Exercise brief. Among the entries below, please repeat exactly and only the lines from the line containing "black cylinder [529,140,559,180]" to the line containing "none -> orange rocket [339,258,410,383]", both lines included.

Data records.
┏━━

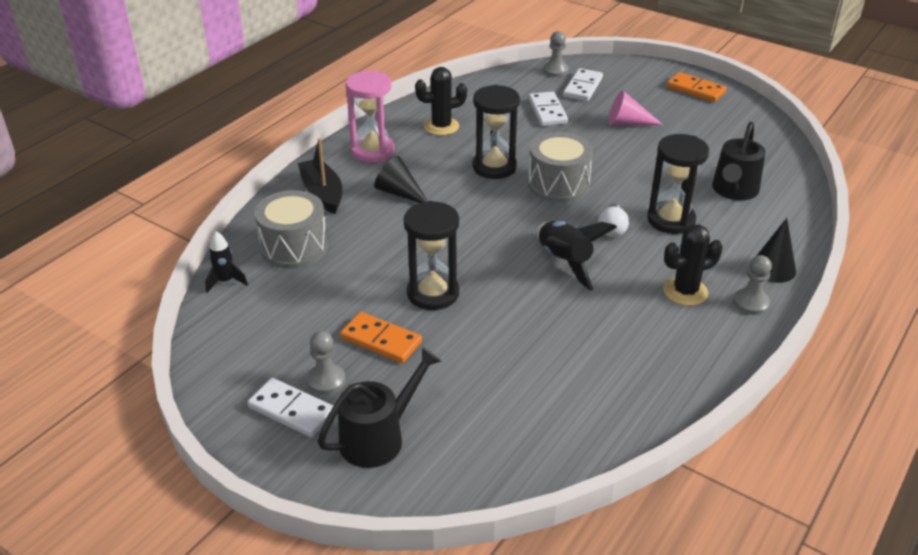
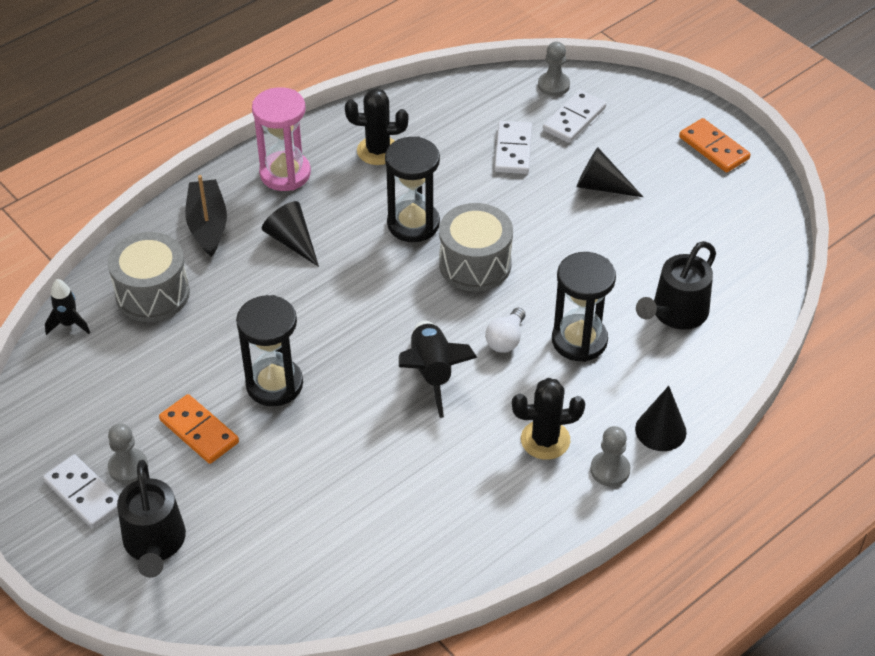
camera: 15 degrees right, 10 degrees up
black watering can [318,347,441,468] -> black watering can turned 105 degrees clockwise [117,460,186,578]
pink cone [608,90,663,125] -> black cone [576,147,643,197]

┗━━
┏━━

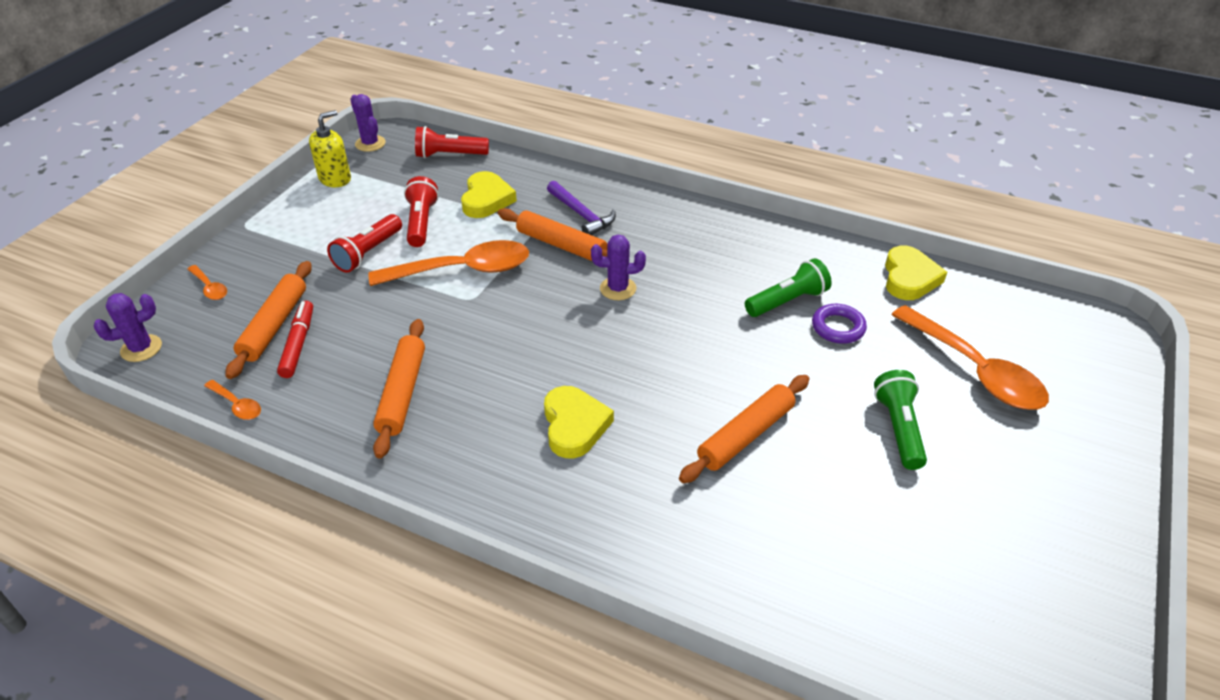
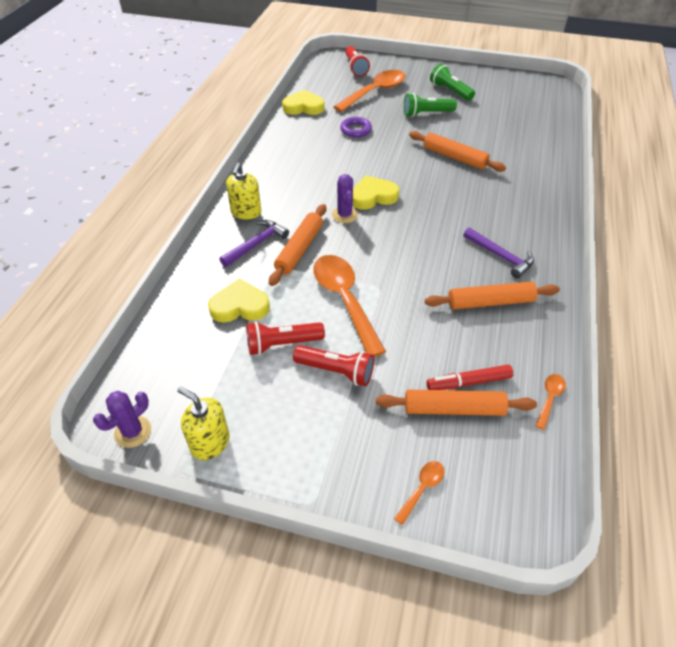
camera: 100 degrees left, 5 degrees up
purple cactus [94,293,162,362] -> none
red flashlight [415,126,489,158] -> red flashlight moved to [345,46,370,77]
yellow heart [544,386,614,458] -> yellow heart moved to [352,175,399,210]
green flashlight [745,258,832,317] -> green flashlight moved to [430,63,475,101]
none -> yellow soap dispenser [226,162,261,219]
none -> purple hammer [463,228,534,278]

┗━━
┏━━

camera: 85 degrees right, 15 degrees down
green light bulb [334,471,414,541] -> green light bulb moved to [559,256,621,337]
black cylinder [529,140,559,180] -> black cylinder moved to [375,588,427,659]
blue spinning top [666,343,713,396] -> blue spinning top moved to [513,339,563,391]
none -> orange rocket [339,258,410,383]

┗━━

Problem solution.
black cylinder [529,140,559,180] -> black cylinder moved to [375,588,427,659]
blue spinning top [666,343,713,396] -> blue spinning top moved to [513,339,563,391]
none -> orange rocket [339,258,410,383]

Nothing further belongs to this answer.